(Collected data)
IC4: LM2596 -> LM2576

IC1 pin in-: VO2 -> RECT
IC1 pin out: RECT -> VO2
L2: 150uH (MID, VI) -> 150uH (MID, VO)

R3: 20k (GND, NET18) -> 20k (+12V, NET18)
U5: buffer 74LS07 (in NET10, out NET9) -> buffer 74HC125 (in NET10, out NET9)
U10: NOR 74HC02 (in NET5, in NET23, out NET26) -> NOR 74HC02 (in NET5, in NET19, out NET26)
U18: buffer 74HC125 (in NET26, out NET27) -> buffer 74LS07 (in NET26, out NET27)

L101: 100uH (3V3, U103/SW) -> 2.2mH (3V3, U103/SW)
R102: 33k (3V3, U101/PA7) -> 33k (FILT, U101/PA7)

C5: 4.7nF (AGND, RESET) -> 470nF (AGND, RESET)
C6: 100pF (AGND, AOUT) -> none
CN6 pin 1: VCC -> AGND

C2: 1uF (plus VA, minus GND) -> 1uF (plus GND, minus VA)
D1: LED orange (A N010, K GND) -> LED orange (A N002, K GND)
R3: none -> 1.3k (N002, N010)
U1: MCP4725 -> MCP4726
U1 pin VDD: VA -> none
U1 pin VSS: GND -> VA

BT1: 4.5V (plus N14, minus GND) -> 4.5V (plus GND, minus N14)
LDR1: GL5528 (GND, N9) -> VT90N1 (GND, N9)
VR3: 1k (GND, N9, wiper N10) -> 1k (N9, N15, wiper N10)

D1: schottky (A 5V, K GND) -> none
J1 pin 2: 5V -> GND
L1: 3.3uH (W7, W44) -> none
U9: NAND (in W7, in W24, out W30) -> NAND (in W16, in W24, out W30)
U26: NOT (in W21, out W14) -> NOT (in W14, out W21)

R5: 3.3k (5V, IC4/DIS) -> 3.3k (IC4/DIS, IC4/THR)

▸ Exercise
An exact copy of every entry is required.

▸ Written answer
IC4: LM2596 -> LM2576

IC1 pin in-: VO2 -> RECT
IC1 pin out: RECT -> VO2
L2: 150uH (MID, VI) -> 150uH (MID, VO)

R3: 20k (GND, NET18) -> 20k (+12V, NET18)
U5: buffer 74LS07 (in NET10, out NET9) -> buffer 74HC125 (in NET10, out NET9)
U10: NOR 74HC02 (in NET5, in NET23, out NET26) -> NOR 74HC02 (in NET5, in NET19, out NET26)
U18: buffer 74HC125 (in NET26, out NET27) -> buffer 74LS07 (in NET26, out NET27)

L101: 100uH (3V3, U103/SW) -> 2.2mH (3V3, U103/SW)
R102: 33k (3V3, U101/PA7) -> 33k (FILT, U101/PA7)

C5: 4.7nF (AGND, RESET) -> 470nF (AGND, RESET)
C6: 100pF (AGND, AOUT) -> none
CN6 pin 1: VCC -> AGND

C2: 1uF (plus VA, minus GND) -> 1uF (plus GND, minus VA)
D1: LED orange (A N010, K GND) -> LED orange (A N002, K GND)
R3: none -> 1.3k (N002, N010)
U1: MCP4725 -> MCP4726
U1 pin VDD: VA -> none
U1 pin VSS: GND -> VA

BT1: 4.5V (plus N14, minus GND) -> 4.5V (plus GND, minus N14)
LDR1: GL5528 (GND, N9) -> VT90N1 (GND, N9)
VR3: 1k (GND, N9, wiper N10) -> 1k (N9, N15, wiper N10)

D1: schottky (A 5V, K GND) -> none
J1 pin 2: 5V -> GND
L1: 3.3uH (W7, W44) -> none
U9: NAND (in W7, in W24, out W30) -> NAND (in W16, in W24, out W30)
U26: NOT (in W21, out W14) -> NOT (in W14, out W21)

R5: 3.3k (5V, IC4/DIS) -> 3.3k (IC4/DIS, IC4/THR)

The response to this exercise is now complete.